▸ REQUIRED WORK:
Which lines in the listing below contain "TRIG"? Copy each of them.

——————

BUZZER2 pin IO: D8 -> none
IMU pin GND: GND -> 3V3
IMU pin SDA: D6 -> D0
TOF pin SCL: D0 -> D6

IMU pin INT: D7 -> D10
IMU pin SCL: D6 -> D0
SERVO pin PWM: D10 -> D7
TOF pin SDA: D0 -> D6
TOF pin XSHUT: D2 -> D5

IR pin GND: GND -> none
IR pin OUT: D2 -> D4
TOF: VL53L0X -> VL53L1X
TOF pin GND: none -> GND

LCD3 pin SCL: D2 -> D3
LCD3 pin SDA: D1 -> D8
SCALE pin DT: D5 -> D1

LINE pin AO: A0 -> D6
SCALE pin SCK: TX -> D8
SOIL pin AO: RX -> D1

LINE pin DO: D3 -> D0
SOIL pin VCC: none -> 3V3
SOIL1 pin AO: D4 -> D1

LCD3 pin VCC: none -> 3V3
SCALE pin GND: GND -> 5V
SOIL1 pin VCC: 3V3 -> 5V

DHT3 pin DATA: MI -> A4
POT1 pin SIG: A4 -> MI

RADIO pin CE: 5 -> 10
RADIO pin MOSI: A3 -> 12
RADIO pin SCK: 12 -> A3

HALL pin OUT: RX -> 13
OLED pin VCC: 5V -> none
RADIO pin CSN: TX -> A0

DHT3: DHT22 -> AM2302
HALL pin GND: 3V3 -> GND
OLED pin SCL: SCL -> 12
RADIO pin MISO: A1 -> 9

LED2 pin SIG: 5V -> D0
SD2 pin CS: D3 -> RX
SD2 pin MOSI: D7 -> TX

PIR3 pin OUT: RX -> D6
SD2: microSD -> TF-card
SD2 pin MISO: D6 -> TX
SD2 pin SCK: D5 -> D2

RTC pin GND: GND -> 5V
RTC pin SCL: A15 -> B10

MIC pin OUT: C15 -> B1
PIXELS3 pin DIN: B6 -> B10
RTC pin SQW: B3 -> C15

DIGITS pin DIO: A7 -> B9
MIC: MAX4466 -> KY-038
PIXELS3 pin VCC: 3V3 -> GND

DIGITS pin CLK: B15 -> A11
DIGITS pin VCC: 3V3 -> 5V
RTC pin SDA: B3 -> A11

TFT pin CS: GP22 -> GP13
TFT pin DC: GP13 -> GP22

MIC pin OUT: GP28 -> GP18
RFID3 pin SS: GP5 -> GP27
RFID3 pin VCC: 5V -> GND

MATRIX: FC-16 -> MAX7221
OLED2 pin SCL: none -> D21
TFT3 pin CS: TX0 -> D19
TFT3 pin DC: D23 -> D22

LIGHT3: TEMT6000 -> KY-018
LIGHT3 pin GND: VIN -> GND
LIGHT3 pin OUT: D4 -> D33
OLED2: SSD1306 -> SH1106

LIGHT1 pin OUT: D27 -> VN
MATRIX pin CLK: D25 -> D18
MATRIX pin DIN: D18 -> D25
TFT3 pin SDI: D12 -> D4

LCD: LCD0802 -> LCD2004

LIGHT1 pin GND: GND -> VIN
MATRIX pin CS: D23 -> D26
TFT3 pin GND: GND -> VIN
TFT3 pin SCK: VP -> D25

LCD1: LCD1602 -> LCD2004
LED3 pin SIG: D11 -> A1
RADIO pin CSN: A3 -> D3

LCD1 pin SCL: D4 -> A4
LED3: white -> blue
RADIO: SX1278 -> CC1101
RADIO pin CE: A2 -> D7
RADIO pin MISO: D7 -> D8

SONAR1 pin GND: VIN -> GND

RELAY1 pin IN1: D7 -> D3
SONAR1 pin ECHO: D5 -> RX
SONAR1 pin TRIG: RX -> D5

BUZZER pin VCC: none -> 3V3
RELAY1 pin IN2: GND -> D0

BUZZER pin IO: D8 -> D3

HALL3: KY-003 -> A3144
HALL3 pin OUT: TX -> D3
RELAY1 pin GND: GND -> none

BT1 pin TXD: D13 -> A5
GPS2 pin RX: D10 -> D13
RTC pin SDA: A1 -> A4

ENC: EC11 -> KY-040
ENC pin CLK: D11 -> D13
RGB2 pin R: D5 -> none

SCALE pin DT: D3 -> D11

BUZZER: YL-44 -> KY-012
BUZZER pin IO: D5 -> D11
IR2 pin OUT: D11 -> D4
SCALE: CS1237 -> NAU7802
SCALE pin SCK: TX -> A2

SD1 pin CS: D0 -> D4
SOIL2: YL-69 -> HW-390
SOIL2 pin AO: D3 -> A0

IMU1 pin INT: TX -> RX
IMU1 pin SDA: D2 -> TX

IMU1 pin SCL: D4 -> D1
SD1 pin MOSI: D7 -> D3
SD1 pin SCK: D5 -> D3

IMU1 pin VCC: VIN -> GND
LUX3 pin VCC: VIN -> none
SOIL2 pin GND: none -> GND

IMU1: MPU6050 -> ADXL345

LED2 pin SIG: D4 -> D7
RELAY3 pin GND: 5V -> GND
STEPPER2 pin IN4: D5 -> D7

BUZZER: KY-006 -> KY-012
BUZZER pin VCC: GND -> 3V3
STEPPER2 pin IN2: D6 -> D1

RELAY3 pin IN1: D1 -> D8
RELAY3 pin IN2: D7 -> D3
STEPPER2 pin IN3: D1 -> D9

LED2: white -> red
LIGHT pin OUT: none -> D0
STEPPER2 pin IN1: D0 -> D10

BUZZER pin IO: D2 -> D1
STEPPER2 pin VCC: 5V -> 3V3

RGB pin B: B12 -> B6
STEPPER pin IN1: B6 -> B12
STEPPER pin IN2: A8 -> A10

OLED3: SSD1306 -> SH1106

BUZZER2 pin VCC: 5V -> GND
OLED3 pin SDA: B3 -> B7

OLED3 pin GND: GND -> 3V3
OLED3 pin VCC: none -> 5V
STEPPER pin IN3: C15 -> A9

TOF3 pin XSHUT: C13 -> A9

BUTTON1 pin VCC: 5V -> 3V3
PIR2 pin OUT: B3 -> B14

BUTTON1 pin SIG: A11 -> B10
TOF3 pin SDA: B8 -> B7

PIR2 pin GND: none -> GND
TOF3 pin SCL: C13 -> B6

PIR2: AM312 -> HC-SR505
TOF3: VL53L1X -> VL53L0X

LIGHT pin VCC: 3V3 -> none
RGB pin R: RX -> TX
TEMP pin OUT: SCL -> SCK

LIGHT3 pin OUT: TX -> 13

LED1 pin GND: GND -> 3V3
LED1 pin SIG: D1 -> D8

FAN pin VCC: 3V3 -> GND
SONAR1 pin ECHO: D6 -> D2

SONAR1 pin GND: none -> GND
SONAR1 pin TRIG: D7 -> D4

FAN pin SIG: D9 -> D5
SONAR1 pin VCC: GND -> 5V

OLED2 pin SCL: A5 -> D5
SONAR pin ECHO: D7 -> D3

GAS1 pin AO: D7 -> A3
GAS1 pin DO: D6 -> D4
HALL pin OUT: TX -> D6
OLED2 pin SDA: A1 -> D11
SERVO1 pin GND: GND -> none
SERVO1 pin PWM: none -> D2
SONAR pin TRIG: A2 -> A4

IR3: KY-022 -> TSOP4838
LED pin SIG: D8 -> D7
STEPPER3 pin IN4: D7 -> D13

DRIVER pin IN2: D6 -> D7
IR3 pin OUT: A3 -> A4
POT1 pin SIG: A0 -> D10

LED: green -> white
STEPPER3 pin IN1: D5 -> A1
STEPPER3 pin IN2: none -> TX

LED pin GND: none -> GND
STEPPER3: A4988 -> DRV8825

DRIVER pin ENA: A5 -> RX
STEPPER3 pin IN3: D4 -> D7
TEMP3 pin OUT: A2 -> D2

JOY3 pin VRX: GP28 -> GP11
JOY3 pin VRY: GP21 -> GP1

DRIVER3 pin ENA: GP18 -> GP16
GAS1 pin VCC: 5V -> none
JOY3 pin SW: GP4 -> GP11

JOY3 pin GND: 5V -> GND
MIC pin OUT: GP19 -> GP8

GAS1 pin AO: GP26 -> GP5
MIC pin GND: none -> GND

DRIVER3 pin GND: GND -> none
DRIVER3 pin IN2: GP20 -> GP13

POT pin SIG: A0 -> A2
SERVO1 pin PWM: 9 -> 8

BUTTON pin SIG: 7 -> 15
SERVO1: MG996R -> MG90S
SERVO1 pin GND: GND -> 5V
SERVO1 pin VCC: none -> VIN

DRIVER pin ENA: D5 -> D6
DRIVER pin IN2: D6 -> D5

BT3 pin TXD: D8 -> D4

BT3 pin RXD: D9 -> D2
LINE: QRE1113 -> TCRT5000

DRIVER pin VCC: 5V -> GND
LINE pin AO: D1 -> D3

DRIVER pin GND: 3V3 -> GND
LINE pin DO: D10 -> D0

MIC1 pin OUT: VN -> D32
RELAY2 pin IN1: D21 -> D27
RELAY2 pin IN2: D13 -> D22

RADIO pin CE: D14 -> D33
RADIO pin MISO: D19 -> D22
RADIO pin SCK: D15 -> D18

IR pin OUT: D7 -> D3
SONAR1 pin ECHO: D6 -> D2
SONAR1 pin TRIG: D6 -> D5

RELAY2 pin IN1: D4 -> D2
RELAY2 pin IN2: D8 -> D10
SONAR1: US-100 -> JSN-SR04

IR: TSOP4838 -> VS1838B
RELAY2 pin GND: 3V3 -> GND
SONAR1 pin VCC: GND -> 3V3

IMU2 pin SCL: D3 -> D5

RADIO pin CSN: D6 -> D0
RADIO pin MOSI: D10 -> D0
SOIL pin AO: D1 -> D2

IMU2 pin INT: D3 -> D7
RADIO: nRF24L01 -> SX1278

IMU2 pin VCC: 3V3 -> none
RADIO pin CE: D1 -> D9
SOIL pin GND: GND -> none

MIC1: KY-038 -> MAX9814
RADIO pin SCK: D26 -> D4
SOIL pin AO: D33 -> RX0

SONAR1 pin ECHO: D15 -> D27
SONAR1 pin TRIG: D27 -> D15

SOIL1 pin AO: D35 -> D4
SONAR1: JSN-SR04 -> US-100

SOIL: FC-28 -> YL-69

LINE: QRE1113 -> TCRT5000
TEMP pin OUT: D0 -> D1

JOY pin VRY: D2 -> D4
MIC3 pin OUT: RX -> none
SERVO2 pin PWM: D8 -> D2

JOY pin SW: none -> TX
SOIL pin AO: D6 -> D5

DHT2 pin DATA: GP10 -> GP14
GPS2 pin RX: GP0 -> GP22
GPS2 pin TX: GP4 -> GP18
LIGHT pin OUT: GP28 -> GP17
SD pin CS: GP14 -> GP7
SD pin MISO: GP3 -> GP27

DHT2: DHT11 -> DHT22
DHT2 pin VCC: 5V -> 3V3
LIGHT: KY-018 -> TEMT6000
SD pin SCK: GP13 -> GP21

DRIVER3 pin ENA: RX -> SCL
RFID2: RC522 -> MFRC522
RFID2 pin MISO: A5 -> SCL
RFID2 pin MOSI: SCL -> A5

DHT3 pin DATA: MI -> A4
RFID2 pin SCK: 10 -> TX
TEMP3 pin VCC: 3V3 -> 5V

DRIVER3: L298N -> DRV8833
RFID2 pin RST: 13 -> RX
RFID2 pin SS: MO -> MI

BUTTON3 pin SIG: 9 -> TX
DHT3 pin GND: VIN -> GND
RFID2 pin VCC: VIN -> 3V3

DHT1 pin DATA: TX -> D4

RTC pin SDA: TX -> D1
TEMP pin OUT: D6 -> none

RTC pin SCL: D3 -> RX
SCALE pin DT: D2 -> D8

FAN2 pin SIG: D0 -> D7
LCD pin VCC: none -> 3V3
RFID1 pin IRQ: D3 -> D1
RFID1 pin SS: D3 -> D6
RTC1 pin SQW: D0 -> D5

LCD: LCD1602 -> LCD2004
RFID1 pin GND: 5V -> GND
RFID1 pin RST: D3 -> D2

——————

▸ REPLY:
SONAR1 pin TRIG: RX -> D5
SONAR1 pin TRIG: D7 -> D4
SONAR pin TRIG: A2 -> A4
SONAR1 pin TRIG: D6 -> D5
SONAR1 pin TRIG: D27 -> D15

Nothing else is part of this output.